▸ **Work to be completed**:
Reproduce the listing below exactly, except for its pictures.

▸ **Collected material**:
* * * * *
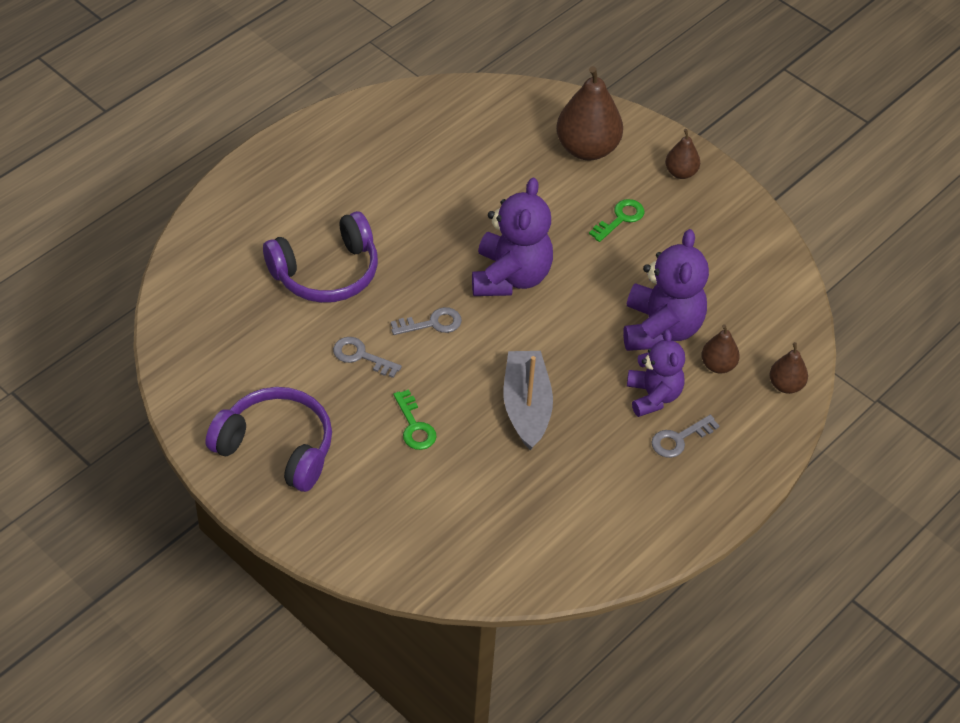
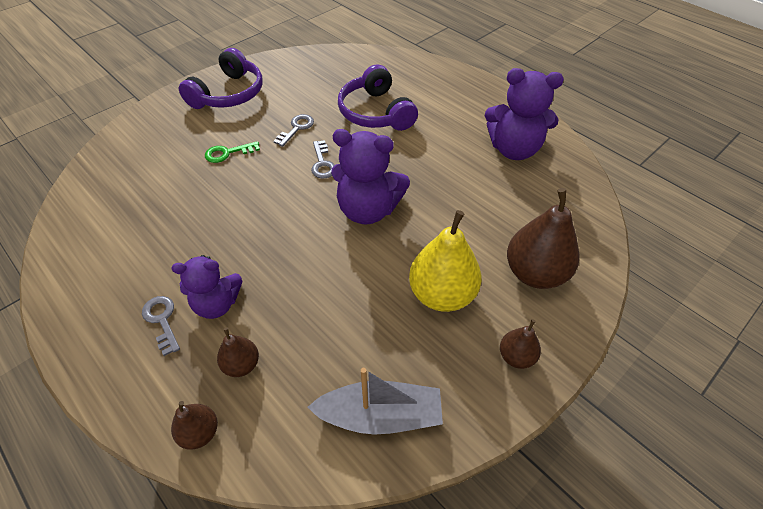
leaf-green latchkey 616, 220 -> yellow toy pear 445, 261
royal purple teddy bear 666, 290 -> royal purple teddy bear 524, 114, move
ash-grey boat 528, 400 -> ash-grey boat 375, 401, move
* * * * *
▸ **Solution for this task**:
leaf-green latchkey 616, 220 -> yellow toy pear 445, 261
royal purple teddy bear 666, 290 -> royal purple teddy bear 524, 114, move
ash-grey boat 528, 400 -> ash-grey boat 375, 401, move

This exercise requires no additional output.